WHAT IS EXPECTED:
Lines holding the string "blue" are the ones to copy from this listing.

RECORDS TO USE:
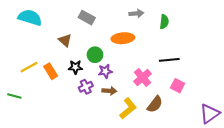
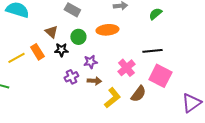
green semicircle: (164, 22) -> (155, 14), moved, turned -136
green circle: (95, 55) -> (78, 37), moved
black star: (75, 67) -> (61, 50), moved
orange rectangle: (51, 71) -> (37, 52), moved
pink square: (178, 86) -> (160, 76), size x1.6

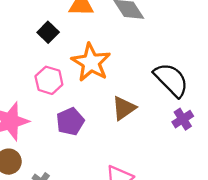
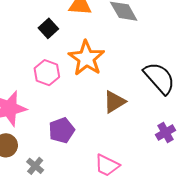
purple cross: (183, 119) -> (165, 133), moved
purple pentagon: (70, 122) -> (62, 130), moved

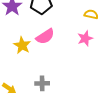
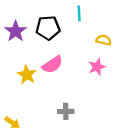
gray cross: (42, 83) -> (66, 111), moved

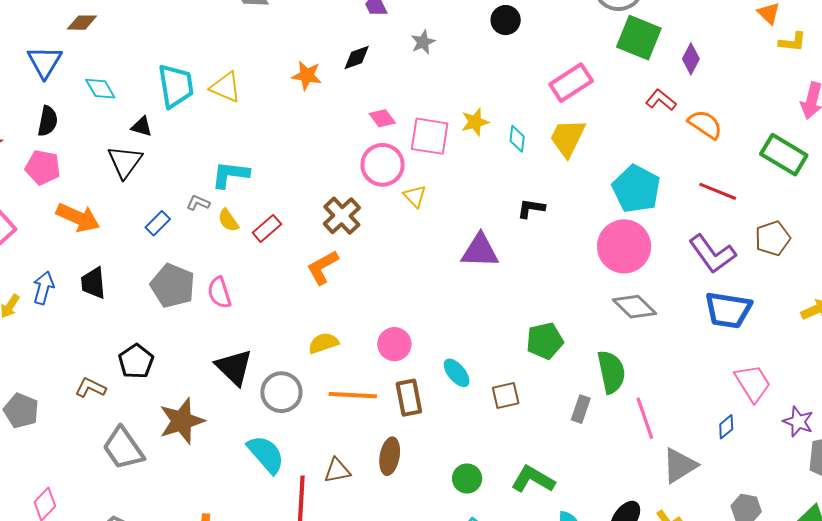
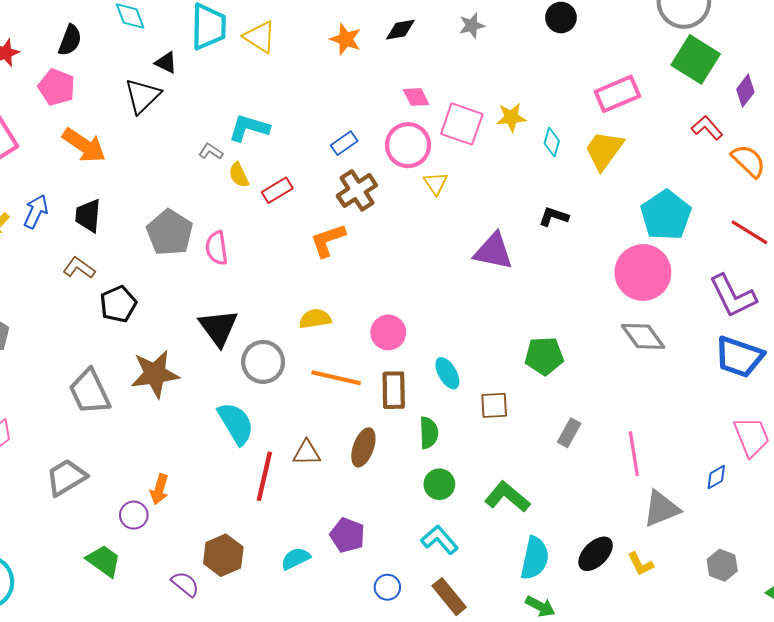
blue rectangle: (158, 223) -> (344, 143), moved
green semicircle: (611, 372) -> (429, 433), moved, size x0.7
brown L-shape: (90, 388) -> (79, 268), moved

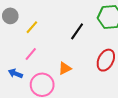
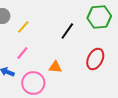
orange triangle: (65, 68) -> (55, 67), turned 32

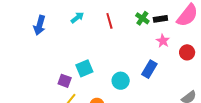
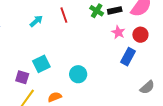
cyan arrow: (77, 18) -> (36, 21), moved
red circle: (187, 52) -> (140, 35), moved
blue rectangle: (149, 69) -> (128, 57), moved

TASK OUTPUT:
blue rectangle: (158, 223) -> (344, 143), moved
blue rectangle: (149, 69) -> (128, 57), moved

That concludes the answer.